● What is required
The required output is the exact run of lines below that opens at the line with "move: BROWN ROLLING" and closes at the line with "recolor: BLACK CAN".

● Data records

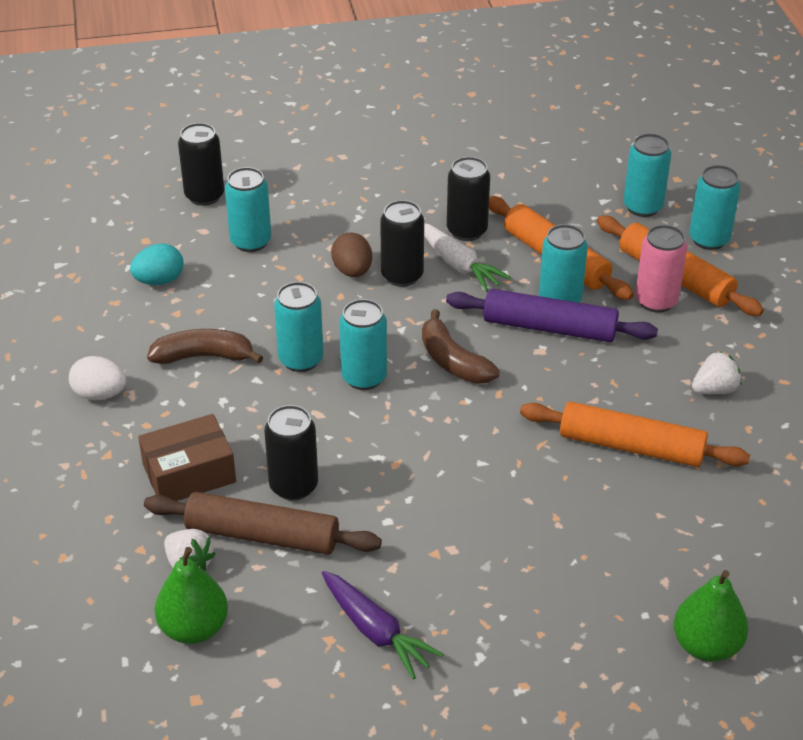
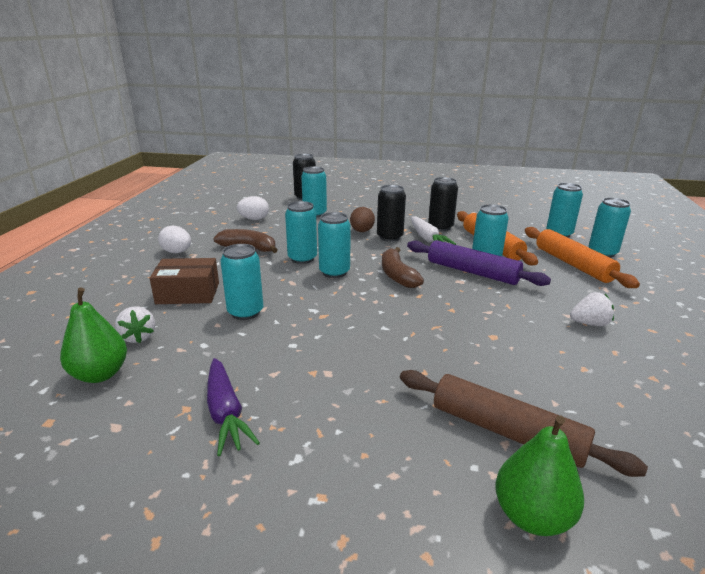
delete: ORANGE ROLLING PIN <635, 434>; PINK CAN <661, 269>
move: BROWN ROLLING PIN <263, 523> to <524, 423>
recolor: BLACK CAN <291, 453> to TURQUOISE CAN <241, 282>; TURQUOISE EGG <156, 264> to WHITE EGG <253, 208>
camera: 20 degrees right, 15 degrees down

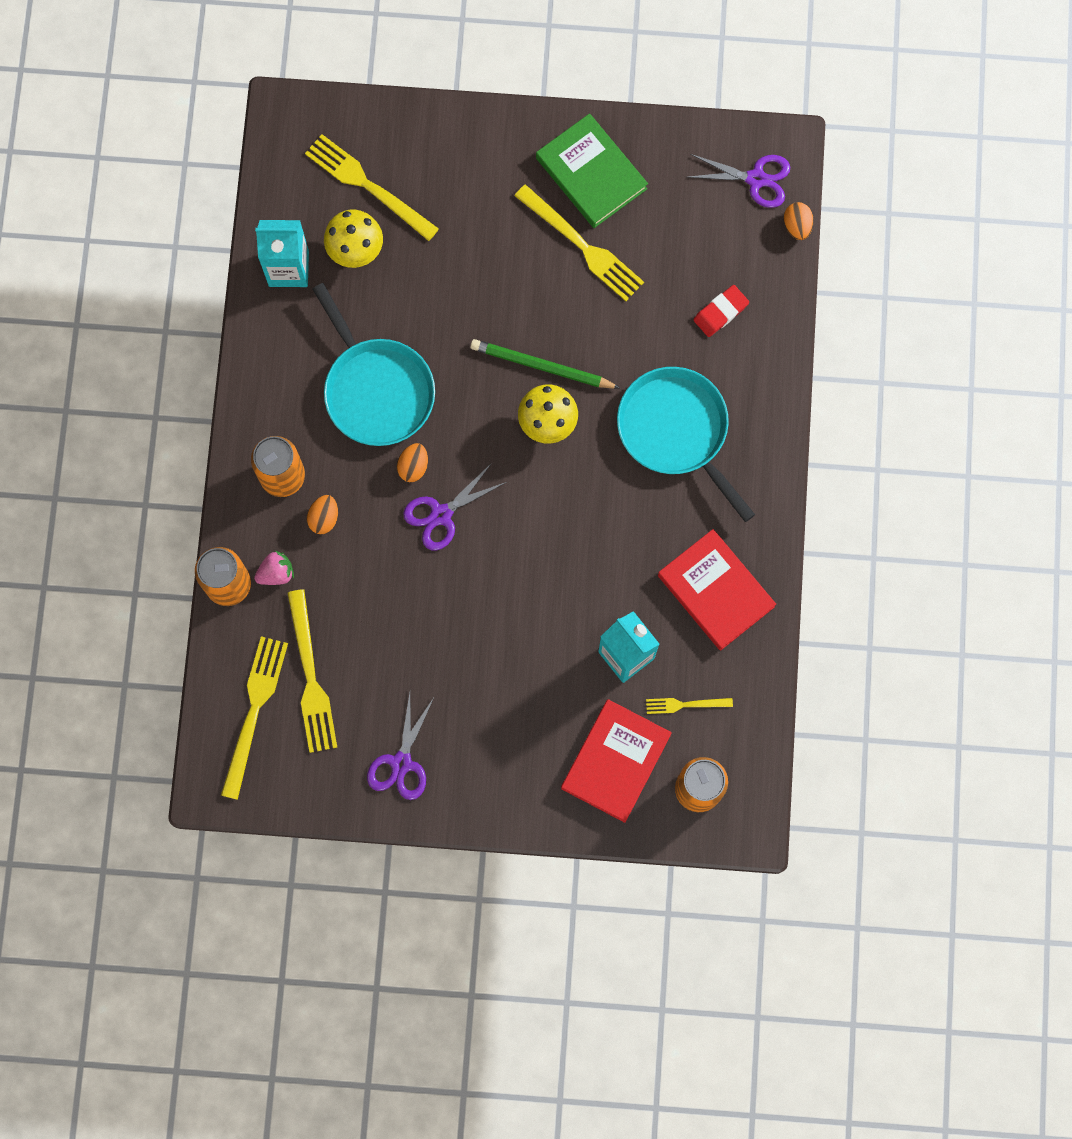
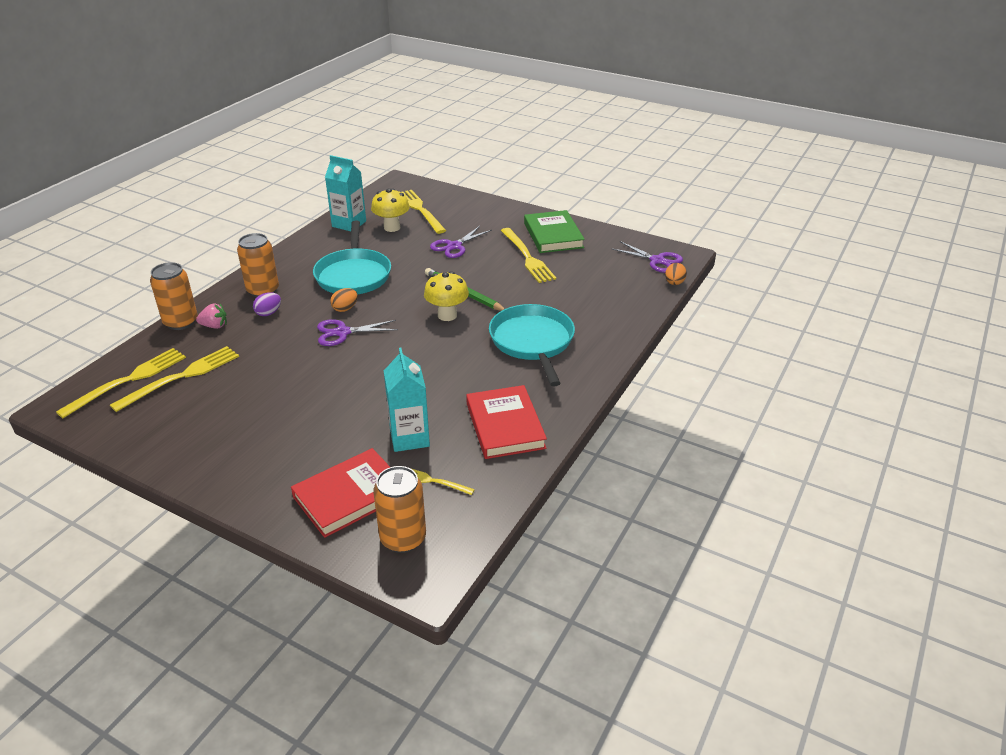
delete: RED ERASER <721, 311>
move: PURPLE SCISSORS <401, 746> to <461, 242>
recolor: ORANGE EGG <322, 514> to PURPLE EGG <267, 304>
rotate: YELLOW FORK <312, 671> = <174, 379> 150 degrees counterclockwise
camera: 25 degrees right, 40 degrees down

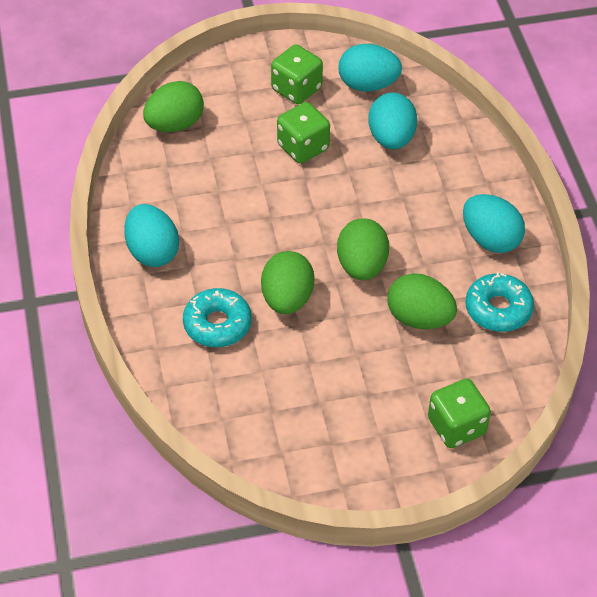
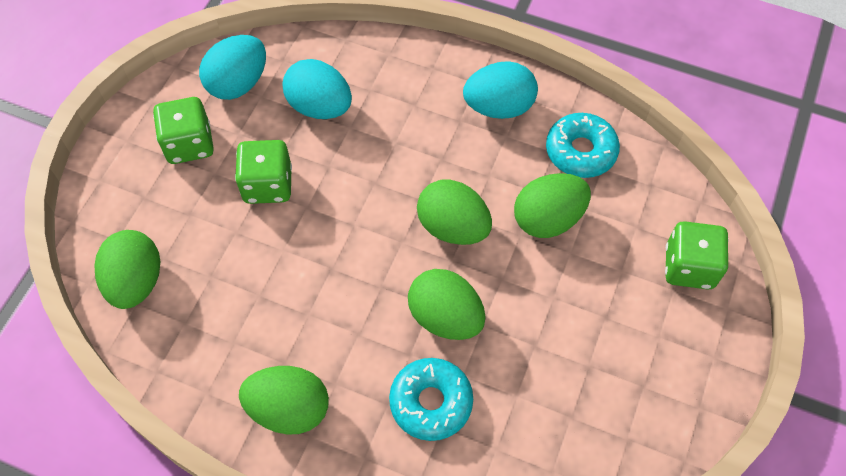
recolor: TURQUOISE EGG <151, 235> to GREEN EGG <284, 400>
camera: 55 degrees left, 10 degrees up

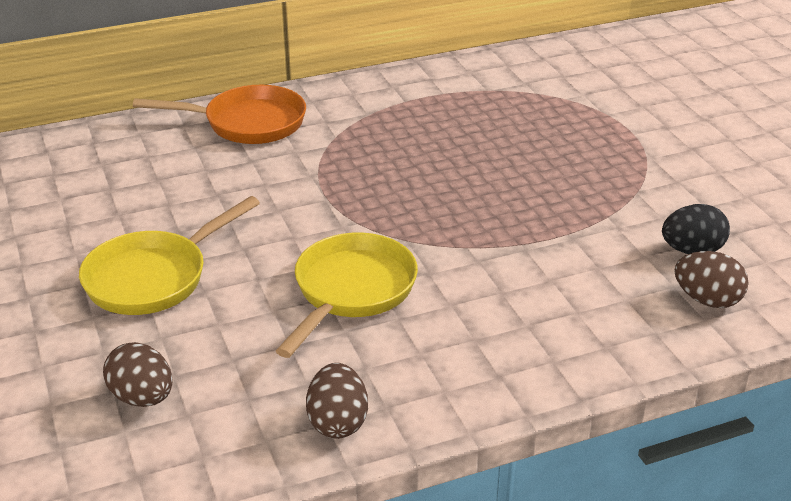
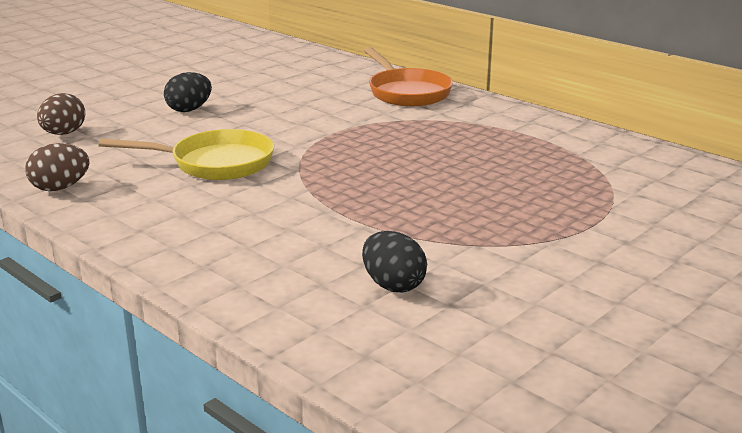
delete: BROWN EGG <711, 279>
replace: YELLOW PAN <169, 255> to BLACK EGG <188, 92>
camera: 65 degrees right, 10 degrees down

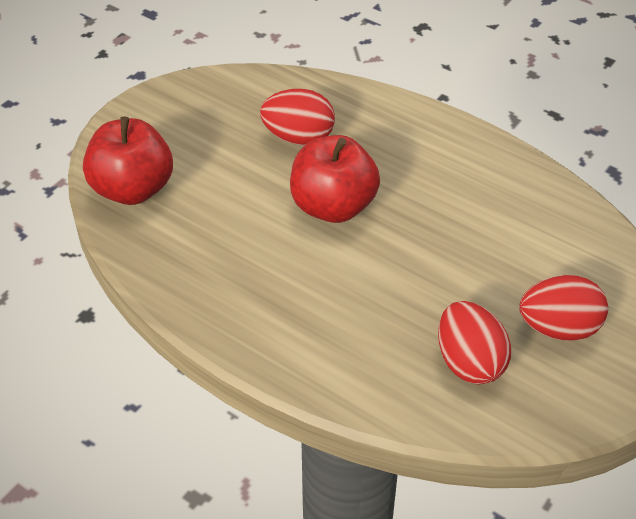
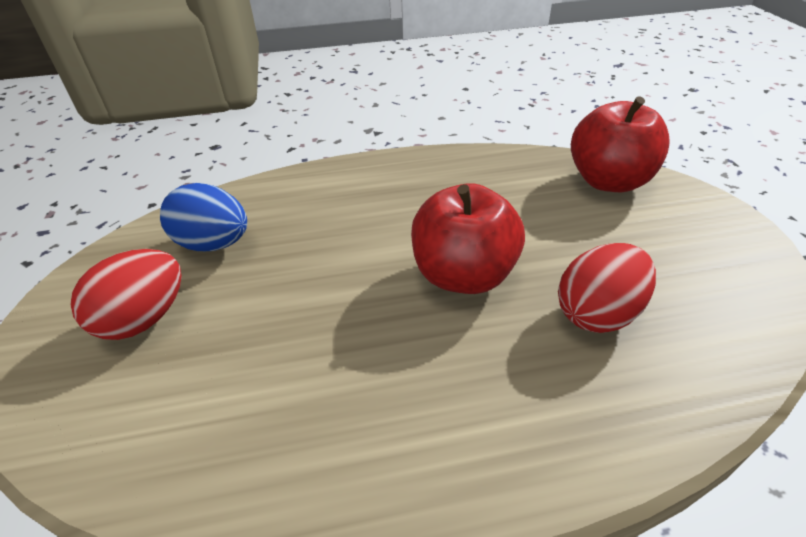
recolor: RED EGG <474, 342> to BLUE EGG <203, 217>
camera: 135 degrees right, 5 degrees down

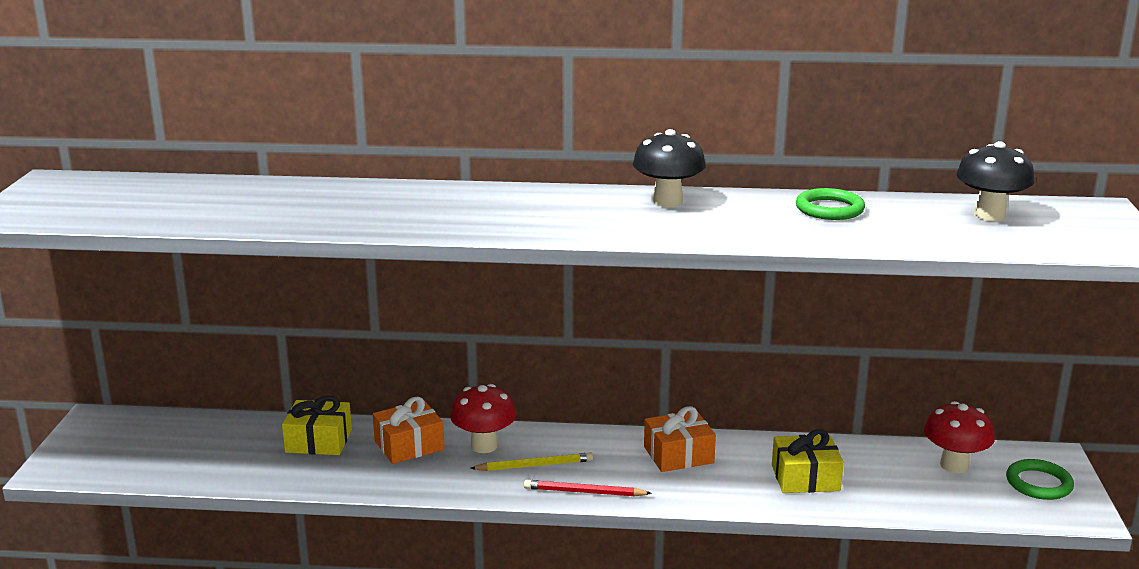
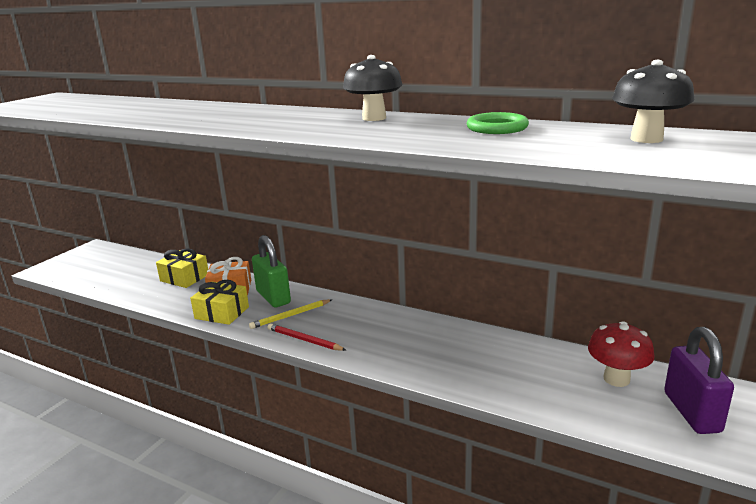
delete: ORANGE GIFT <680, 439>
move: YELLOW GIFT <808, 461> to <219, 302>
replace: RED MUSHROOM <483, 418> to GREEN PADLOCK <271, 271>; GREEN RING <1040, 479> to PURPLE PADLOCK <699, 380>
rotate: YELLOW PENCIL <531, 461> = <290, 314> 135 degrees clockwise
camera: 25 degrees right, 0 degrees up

● Output for this task
move: BROWN ROLLING PIN <263, 523> to <524, 423>
recolor: BLACK CAN <291, 453> to TURQUOISE CAN <241, 282>; TURQUOISE EGG <156, 264> to WHITE EGG <253, 208>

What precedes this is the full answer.